◆ Dataset records ◆
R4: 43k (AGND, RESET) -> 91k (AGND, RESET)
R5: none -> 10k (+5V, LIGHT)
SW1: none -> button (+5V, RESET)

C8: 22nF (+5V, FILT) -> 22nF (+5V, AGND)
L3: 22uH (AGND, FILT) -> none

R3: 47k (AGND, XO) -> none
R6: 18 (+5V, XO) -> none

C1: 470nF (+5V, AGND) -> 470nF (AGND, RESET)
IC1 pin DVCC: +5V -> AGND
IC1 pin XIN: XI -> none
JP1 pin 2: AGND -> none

◆ Goal of the exercise ◆
The records above need copying again. Keep each word as it is.

◆ Exercise result ◆
R4: 43k (AGND, RESET) -> 91k (AGND, RESET)
R5: none -> 10k (+5V, LIGHT)
SW1: none -> button (+5V, RESET)

C8: 22nF (+5V, FILT) -> 22nF (+5V, AGND)
L3: 22uH (AGND, FILT) -> none

R3: 47k (AGND, XO) -> none
R6: 18 (+5V, XO) -> none

C1: 470nF (+5V, AGND) -> 470nF (AGND, RESET)
IC1 pin DVCC: +5V -> AGND
IC1 pin XIN: XI -> none
JP1 pin 2: AGND -> none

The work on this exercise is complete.